* _YOUR INSTRUCTIONS_
How many lines within the records include the word "LIGHT"? Only that number should be given.

* _DATA SECTION_

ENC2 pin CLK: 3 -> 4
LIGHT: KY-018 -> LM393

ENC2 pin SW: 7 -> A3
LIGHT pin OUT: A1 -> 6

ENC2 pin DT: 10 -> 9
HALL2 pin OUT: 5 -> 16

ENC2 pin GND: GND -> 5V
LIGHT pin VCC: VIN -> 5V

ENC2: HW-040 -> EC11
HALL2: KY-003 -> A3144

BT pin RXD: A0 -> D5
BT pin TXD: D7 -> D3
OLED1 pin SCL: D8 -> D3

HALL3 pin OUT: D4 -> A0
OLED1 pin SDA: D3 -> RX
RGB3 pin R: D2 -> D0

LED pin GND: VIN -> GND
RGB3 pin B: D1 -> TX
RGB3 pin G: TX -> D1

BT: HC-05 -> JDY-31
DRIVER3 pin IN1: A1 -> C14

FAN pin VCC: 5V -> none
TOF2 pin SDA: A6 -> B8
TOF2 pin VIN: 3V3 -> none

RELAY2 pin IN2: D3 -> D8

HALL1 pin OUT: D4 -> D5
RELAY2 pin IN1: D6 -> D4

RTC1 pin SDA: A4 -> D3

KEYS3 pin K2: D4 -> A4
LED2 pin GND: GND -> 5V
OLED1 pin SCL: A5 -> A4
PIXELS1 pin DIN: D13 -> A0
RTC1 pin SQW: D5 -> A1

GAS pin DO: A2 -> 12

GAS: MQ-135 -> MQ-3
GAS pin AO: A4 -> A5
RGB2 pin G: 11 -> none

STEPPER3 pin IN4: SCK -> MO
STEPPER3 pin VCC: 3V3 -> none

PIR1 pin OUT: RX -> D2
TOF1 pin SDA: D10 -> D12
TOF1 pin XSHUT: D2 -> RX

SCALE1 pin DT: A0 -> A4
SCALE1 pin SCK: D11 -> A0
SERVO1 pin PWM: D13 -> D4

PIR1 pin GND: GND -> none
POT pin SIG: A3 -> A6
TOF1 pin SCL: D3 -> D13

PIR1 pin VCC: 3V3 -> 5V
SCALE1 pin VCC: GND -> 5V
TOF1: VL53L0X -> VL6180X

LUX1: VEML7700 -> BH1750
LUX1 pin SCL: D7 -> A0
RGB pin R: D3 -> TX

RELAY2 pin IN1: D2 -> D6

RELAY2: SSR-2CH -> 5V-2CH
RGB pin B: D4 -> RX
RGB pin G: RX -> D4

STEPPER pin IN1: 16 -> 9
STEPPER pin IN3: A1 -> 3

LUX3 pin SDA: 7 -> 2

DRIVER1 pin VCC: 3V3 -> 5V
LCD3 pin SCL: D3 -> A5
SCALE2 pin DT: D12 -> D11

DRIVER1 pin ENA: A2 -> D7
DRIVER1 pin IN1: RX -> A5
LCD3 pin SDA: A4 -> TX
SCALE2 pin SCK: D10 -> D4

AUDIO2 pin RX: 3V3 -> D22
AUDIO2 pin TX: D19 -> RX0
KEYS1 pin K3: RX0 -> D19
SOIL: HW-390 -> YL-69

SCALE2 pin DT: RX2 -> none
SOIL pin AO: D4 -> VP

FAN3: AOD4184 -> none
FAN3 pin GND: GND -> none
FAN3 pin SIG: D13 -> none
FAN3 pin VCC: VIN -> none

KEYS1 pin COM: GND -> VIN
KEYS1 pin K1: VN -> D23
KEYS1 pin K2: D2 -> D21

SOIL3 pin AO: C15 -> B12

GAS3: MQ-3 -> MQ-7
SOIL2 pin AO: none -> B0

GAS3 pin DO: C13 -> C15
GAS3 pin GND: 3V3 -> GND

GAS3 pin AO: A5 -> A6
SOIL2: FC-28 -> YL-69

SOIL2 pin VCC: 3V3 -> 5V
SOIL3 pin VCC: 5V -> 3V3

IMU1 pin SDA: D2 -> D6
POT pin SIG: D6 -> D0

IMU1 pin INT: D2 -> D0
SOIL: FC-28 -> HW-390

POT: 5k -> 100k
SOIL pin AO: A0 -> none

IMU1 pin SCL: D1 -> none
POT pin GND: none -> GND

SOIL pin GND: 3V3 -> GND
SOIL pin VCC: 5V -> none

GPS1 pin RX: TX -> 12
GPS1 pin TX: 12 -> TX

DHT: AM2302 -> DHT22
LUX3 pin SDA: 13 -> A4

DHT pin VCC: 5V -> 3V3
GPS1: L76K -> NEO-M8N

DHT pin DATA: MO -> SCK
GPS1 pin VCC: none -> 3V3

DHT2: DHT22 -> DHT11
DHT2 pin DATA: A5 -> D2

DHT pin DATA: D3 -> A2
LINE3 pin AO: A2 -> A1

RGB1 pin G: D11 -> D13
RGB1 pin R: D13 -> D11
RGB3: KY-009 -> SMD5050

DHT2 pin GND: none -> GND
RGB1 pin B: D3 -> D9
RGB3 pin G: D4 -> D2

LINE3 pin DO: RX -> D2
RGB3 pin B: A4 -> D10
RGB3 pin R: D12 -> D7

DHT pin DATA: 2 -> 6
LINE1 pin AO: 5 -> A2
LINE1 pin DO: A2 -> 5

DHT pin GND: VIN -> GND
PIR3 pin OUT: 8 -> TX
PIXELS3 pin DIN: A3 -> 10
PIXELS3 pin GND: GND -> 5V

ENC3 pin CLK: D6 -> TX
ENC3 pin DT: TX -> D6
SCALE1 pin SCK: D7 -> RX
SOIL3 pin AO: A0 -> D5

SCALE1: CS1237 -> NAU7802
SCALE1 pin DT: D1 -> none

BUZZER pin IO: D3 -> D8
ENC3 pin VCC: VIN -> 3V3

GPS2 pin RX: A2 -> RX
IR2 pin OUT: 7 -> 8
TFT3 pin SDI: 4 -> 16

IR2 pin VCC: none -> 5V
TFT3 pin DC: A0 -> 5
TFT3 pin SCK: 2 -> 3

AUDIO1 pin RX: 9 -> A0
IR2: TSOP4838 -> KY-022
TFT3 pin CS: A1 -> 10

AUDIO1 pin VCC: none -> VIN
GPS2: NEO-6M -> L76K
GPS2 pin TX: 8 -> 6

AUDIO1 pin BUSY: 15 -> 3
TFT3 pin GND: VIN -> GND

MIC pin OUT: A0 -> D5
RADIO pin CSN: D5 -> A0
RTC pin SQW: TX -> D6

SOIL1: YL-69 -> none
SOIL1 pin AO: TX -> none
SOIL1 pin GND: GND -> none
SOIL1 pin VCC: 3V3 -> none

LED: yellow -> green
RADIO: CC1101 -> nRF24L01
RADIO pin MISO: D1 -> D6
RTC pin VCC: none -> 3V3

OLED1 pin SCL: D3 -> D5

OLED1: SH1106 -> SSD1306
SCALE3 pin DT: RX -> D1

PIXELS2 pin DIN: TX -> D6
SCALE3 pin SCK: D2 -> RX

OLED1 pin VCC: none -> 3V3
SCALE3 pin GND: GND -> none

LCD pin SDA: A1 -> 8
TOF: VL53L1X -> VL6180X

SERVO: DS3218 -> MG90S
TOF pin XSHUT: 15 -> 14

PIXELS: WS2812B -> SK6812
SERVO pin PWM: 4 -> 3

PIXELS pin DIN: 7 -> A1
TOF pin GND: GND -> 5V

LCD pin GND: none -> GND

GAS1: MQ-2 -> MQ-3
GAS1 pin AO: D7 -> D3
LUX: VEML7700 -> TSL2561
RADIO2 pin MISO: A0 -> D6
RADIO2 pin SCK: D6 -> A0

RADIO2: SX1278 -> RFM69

* _REPLY_
3